Top of SOURCE DATA
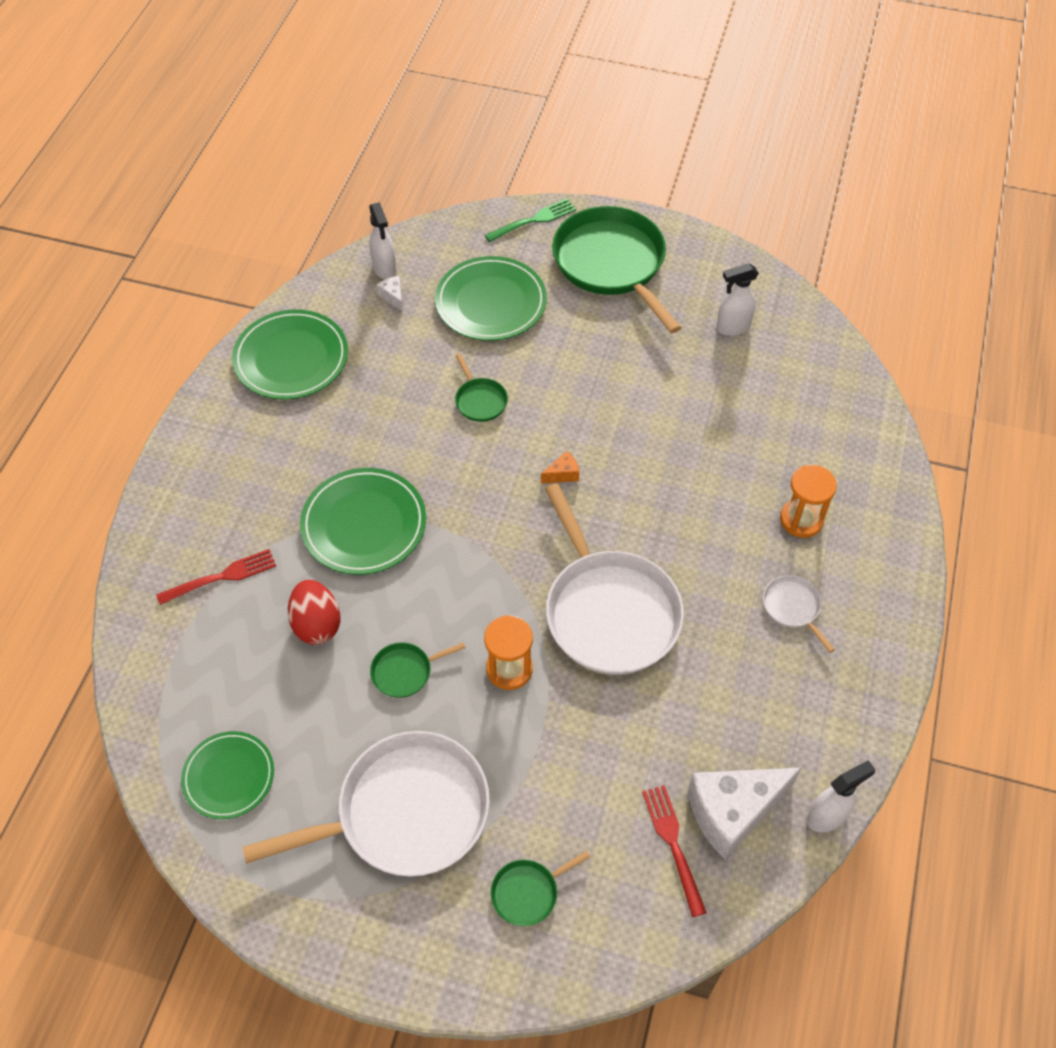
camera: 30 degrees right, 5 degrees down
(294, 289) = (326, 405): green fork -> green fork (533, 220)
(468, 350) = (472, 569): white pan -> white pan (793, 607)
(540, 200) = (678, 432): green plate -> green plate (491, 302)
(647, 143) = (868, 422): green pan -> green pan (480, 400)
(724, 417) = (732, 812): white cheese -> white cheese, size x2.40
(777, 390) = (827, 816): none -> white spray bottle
Bottom of SOURCE DATA
• [THE PROBLEM] Make an exact copy of the listing above, omitting the pictures.

• [RESULT]
camera: 30 degrees right, 5 degrees down
(294, 289) = (326, 405): green fork -> green fork (533, 220)
(468, 350) = (472, 569): white pan -> white pan (793, 607)
(540, 200) = (678, 432): green plate -> green plate (491, 302)
(647, 143) = (868, 422): green pan -> green pan (480, 400)
(724, 417) = (732, 812): white cheese -> white cheese, size x2.40
(777, 390) = (827, 816): none -> white spray bottle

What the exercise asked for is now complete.